[Excerpts from a dataset]
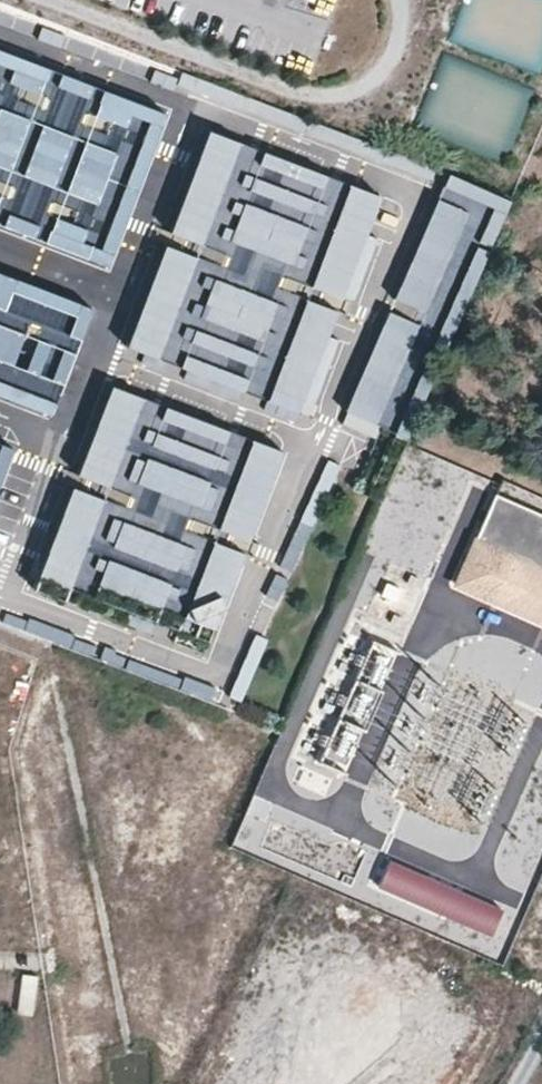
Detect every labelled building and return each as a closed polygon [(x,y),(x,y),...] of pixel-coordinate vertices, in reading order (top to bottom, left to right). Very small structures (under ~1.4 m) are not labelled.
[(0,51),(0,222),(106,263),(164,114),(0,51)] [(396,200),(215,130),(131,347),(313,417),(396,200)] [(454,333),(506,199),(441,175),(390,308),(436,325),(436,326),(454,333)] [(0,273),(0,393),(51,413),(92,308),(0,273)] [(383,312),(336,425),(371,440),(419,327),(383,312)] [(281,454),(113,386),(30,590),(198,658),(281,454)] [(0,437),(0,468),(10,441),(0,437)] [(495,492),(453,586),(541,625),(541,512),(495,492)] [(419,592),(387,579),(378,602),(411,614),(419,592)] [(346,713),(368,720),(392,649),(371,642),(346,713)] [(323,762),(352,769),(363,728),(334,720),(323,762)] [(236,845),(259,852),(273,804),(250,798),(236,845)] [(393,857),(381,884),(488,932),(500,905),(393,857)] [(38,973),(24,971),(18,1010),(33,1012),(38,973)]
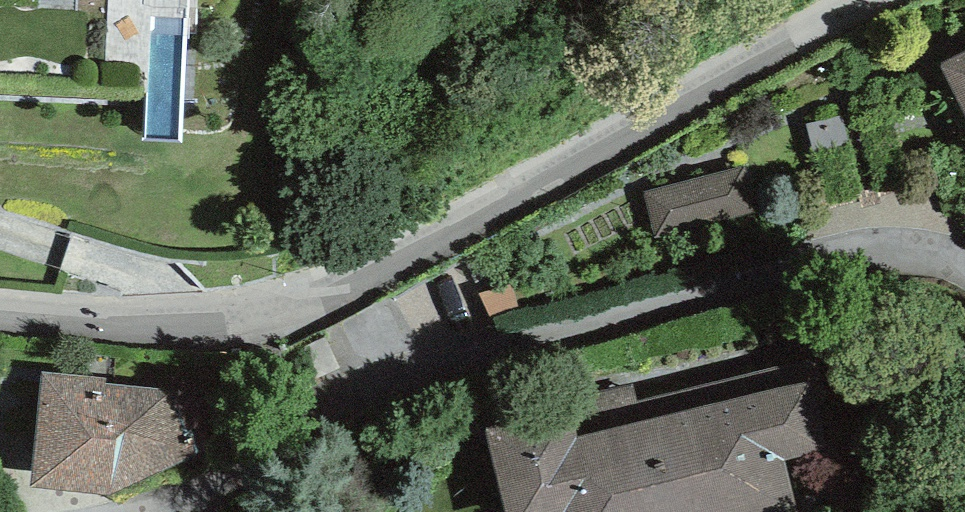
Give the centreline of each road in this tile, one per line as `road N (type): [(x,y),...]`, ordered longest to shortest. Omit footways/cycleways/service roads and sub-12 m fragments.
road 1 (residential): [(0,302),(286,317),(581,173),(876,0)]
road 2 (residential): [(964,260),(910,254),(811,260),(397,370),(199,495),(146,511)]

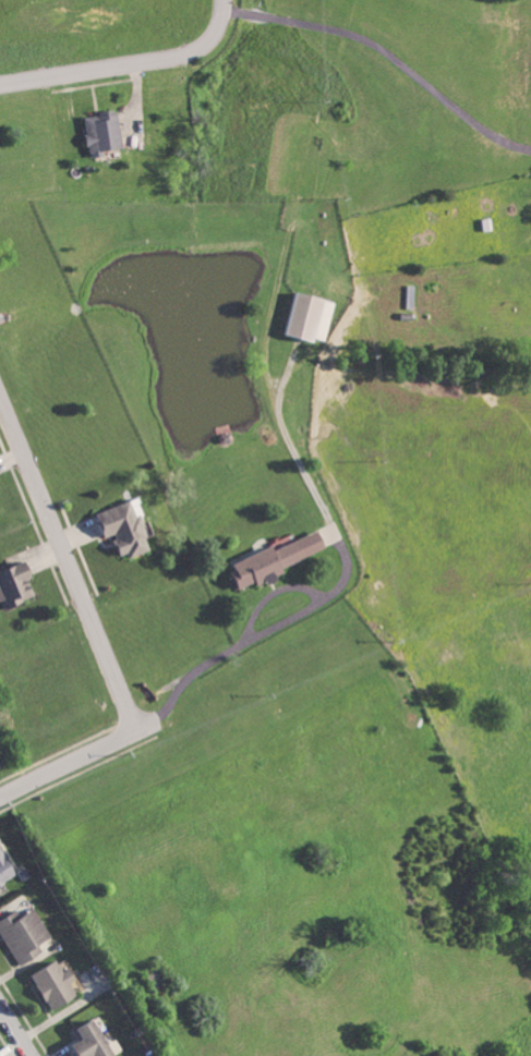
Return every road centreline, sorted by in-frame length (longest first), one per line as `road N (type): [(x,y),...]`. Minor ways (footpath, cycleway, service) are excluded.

What to work on ::
Nothing but the records above, retyped exactly and stripped of images, should appear in the answer.

Written answer ::
Detect every labelled building and return each as a closed polygon [(x,y),(x,y),...] of pixel-coordinate vertices, in reading order (top to bottom, left to right). Very small structures (under ~1.4 m) are not labelled.
[(0,51),(0,222),(106,263),(164,114),(0,51)] [(396,200),(215,130),(131,347),(313,417),(396,200)] [(454,333),(506,199),(441,175),(390,308),(436,325),(436,326),(454,333)] [(0,273),(0,393),(51,413),(92,308),(0,273)] [(383,312),(336,425),(371,440),(419,327),(383,312)] [(281,454),(113,386),(30,590),(198,658),(281,454)] [(0,437),(0,468),(10,441),(0,437)] [(495,492),(453,586),(541,625),(541,512),(495,492)] [(419,592),(387,579),(378,602),(411,614),(419,592)] [(346,713),(368,720),(392,649),(371,642),(346,713)] [(323,762),(352,769),(363,728),(334,720),(323,762)] [(236,845),(259,852),(273,804),(250,798),(236,845)] [(393,857),(381,884),(488,932),(500,905),(393,857)] [(38,973),(24,971),(18,1010),(33,1012),(38,973)]
Give the centreline of each road in this tile, one per line as `road N (type): [(x,y),...]`, ordered longest to shortest. Omit footways/cycleways/service roads and sub-12 m fragments.
road 1 (residential): [(0,302),(286,317),(581,173),(876,0)]
road 2 (residential): [(964,260),(910,254),(811,260),(397,370),(199,495),(146,511)]

Return every road centreline, sorted by in-frame length (longest first), one per line as `road N (type): [(x,y),...]`. Minor ways (footpath, cycleway, service) are excluded.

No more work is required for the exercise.